**Records shown:**
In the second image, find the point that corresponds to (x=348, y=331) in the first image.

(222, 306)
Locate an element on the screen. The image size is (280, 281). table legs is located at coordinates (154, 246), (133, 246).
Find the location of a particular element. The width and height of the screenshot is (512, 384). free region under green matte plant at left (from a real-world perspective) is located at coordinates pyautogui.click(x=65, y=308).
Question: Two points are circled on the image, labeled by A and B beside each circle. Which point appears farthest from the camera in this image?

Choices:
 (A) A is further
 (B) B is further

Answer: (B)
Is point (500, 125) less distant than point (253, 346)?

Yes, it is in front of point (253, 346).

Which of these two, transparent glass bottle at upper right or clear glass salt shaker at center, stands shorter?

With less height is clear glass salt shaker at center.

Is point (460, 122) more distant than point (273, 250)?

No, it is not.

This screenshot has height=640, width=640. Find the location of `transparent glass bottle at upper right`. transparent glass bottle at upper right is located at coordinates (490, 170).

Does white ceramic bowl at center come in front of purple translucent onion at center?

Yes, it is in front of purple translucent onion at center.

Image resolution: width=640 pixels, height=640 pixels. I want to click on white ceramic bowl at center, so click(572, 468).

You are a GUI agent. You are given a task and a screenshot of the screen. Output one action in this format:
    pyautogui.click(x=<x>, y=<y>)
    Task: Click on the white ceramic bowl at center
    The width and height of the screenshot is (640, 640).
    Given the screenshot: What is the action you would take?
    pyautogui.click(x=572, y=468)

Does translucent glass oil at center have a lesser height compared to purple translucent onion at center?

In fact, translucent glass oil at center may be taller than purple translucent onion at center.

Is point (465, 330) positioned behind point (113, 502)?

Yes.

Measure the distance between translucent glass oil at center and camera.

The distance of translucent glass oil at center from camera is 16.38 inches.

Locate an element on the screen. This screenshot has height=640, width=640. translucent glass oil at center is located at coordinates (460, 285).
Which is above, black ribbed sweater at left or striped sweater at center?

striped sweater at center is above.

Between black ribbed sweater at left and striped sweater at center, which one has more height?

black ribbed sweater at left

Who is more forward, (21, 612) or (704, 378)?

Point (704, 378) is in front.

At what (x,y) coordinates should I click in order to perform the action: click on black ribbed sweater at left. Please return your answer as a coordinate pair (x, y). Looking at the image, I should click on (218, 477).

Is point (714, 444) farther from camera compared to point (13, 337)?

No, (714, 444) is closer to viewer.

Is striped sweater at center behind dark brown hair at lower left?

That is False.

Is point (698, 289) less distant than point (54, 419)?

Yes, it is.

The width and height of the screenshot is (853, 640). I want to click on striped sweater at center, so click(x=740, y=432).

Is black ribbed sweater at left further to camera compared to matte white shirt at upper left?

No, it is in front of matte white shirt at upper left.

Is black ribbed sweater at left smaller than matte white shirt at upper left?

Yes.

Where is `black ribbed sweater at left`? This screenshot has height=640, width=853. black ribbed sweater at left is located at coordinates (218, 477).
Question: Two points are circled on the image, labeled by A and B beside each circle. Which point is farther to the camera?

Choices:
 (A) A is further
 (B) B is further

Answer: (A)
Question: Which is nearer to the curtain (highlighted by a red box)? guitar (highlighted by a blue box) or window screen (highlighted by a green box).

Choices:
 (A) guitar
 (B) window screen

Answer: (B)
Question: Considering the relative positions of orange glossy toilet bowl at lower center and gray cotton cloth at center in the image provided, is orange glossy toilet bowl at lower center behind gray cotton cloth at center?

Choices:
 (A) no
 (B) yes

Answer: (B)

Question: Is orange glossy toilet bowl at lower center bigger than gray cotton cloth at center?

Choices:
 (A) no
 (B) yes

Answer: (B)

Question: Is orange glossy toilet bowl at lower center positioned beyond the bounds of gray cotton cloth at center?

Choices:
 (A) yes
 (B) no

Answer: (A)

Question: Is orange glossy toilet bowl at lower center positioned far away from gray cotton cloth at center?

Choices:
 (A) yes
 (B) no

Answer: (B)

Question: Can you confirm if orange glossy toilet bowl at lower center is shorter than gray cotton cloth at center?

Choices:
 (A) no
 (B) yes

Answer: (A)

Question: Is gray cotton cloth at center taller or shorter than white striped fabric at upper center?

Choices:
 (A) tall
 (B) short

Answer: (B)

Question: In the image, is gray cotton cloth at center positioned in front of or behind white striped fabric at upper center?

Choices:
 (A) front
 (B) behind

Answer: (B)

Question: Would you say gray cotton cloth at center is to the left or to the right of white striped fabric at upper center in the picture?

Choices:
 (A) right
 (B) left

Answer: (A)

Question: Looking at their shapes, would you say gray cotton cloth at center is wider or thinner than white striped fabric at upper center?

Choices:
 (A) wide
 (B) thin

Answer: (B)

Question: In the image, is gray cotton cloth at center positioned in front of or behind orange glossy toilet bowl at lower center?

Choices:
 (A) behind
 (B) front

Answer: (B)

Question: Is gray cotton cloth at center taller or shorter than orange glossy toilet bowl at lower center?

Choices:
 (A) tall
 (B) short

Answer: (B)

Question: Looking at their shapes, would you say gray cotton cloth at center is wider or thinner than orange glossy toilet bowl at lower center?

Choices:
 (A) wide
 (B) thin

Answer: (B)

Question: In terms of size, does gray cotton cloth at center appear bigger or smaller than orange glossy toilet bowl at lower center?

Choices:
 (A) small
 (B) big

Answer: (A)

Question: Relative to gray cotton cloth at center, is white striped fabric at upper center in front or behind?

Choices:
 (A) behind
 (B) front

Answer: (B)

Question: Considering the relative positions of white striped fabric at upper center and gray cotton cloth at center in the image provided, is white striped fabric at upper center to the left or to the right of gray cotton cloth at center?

**Required task:** Reproduce all of the records above verbatim, keeping every line and its order unchanged.

**Output of the exercise:**
In the second image, find the point that corresponds to (x=348, y=331) in the first image.

(222, 306)
Locate an element on the screen. The image size is (280, 281). table legs is located at coordinates (154, 246), (133, 246).
Find the location of a particular element. The width and height of the screenshot is (512, 384). free region under green matte plant at left (from a real-world perspective) is located at coordinates pyautogui.click(x=65, y=308).
Question: Two points are circled on the image, labeled by A and B beside each circle. Which point appears farthest from the camera in this image?

Choices:
 (A) A is further
 (B) B is further

Answer: (B)
Is point (500, 125) less distant than point (253, 346)?

Yes, it is in front of point (253, 346).

Which of these two, transparent glass bottle at upper right or clear glass salt shaker at center, stands shorter?

With less height is clear glass salt shaker at center.

Is point (460, 122) more distant than point (273, 250)?

No, it is not.

This screenshot has height=640, width=640. Find the location of `transparent glass bottle at upper right`. transparent glass bottle at upper right is located at coordinates (490, 170).

Does white ceramic bowl at center come in front of purple translucent onion at center?

Yes, it is in front of purple translucent onion at center.

Image resolution: width=640 pixels, height=640 pixels. I want to click on white ceramic bowl at center, so click(572, 468).

You are a GUI agent. You are given a task and a screenshot of the screen. Output one action in this format:
    pyautogui.click(x=<x>, y=<y>)
    Task: Click on the white ceramic bowl at center
    The width and height of the screenshot is (640, 640).
    Given the screenshot: What is the action you would take?
    pyautogui.click(x=572, y=468)

Does translucent glass oil at center have a lesser height compared to purple translucent onion at center?

In fact, translucent glass oil at center may be taller than purple translucent onion at center.

Is point (465, 330) positioned behind point (113, 502)?

Yes.

Measure the distance between translucent glass oil at center and camera.

The distance of translucent glass oil at center from camera is 16.38 inches.

Locate an element on the screen. This screenshot has height=640, width=640. translucent glass oil at center is located at coordinates (460, 285).
Which is above, black ribbed sweater at left or striped sweater at center?

striped sweater at center is above.

Between black ribbed sweater at left and striped sweater at center, which one has more height?

black ribbed sweater at left

Who is more forward, (21, 612) or (704, 378)?

Point (704, 378) is in front.

At what (x,y) coordinates should I click in order to perform the action: click on black ribbed sweater at left. Please return your answer as a coordinate pair (x, y). Looking at the image, I should click on (218, 477).

Is point (714, 444) farther from camera compared to point (13, 337)?

No, (714, 444) is closer to viewer.

Is striped sweater at center behind dark brown hair at lower left?

That is False.

Is point (698, 289) less distant than point (54, 419)?

Yes, it is.

The width and height of the screenshot is (853, 640). I want to click on striped sweater at center, so click(x=740, y=432).

Is black ribbed sweater at left further to camera compared to matte white shirt at upper left?

No, it is in front of matte white shirt at upper left.

Is black ribbed sweater at left smaller than matte white shirt at upper left?

Yes.

Where is `black ribbed sweater at left`? This screenshot has height=640, width=853. black ribbed sweater at left is located at coordinates (218, 477).
Question: Two points are circled on the image, labeled by A and B beside each circle. Which point is farther to the camera?

Choices:
 (A) A is further
 (B) B is further

Answer: (A)
Question: Which is nearer to the curtain (highlighted by a red box)? guitar (highlighted by a blue box) or window screen (highlighted by a green box).

Choices:
 (A) guitar
 (B) window screen

Answer: (B)
Question: Considering the relative positions of orange glossy toilet bowl at lower center and gray cotton cloth at center in the image provided, is orange glossy toilet bowl at lower center behind gray cotton cloth at center?

Choices:
 (A) no
 (B) yes

Answer: (B)

Question: Is orange glossy toilet bowl at lower center bigger than gray cotton cloth at center?

Choices:
 (A) no
 (B) yes

Answer: (B)

Question: Is orange glossy toilet bowl at lower center positioned beyond the bounds of gray cotton cloth at center?

Choices:
 (A) yes
 (B) no

Answer: (A)

Question: Is orange glossy toilet bowl at lower center positioned far away from gray cotton cloth at center?

Choices:
 (A) yes
 (B) no

Answer: (B)

Question: Can you confirm if orange glossy toilet bowl at lower center is shorter than gray cotton cloth at center?

Choices:
 (A) no
 (B) yes

Answer: (A)

Question: Is gray cotton cloth at center taller or shorter than white striped fabric at upper center?

Choices:
 (A) tall
 (B) short

Answer: (B)

Question: In the image, is gray cotton cloth at center positioned in front of or behind white striped fabric at upper center?

Choices:
 (A) front
 (B) behind

Answer: (B)

Question: Would you say gray cotton cloth at center is to the left or to the right of white striped fabric at upper center in the picture?

Choices:
 (A) right
 (B) left

Answer: (A)

Question: Looking at their shapes, would you say gray cotton cloth at center is wider or thinner than white striped fabric at upper center?

Choices:
 (A) wide
 (B) thin

Answer: (B)

Question: In the image, is gray cotton cloth at center positioned in front of or behind orange glossy toilet bowl at lower center?

Choices:
 (A) behind
 (B) front

Answer: (B)

Question: Is gray cotton cloth at center taller or shorter than orange glossy toilet bowl at lower center?

Choices:
 (A) tall
 (B) short

Answer: (B)

Question: Looking at their shapes, would you say gray cotton cloth at center is wider or thinner than orange glossy toilet bowl at lower center?

Choices:
 (A) wide
 (B) thin

Answer: (B)

Question: In terms of size, does gray cotton cloth at center appear bigger or smaller than orange glossy toilet bowl at lower center?

Choices:
 (A) small
 (B) big

Answer: (A)

Question: Relative to gray cotton cloth at center, is white striped fabric at upper center in front or behind?

Choices:
 (A) behind
 (B) front

Answer: (B)

Question: Considering the relative positions of white striped fabric at upper center and gray cotton cloth at center in the image provided, is white striped fabric at upper center to the left or to the right of gray cotton cloth at center?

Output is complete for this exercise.